- **Provided material**
****************************************
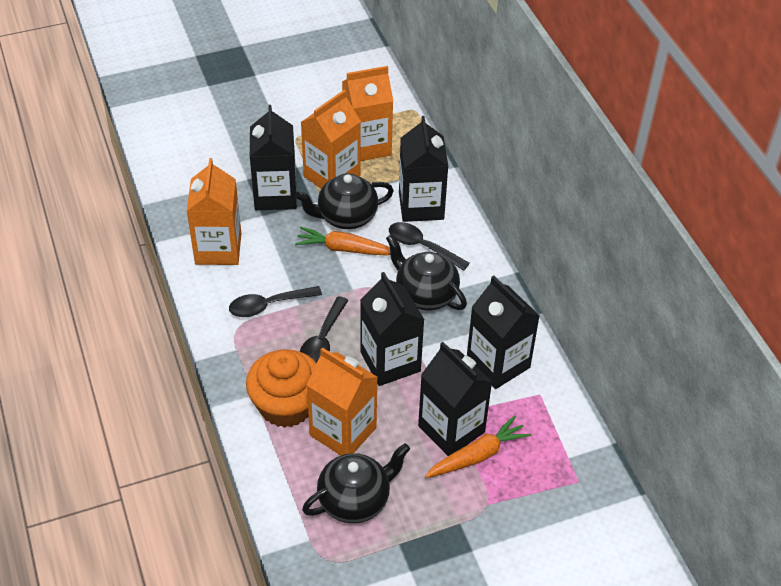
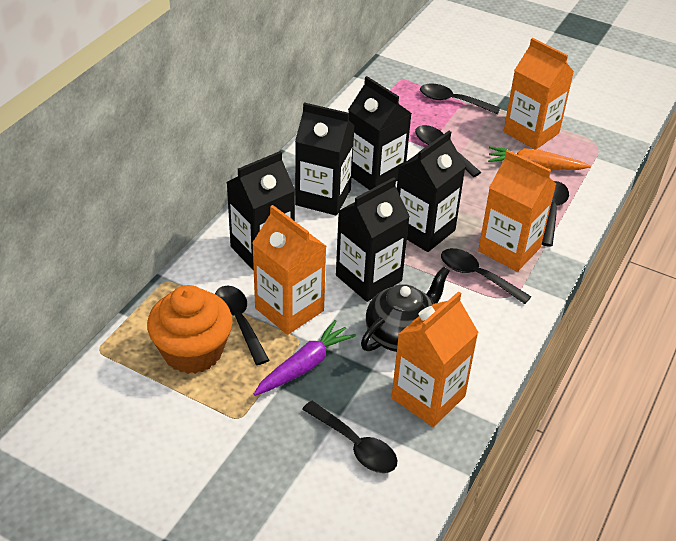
black spoon: 3 -> 6
black teapot: 3 -> 1
orange carrot: 2 -> 1
purple carrot: 0 -> 1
****************************************
Retype the material above exactly, images excluded.

black spoon: 3 -> 6
black teapot: 3 -> 1
orange carrot: 2 -> 1
purple carrot: 0 -> 1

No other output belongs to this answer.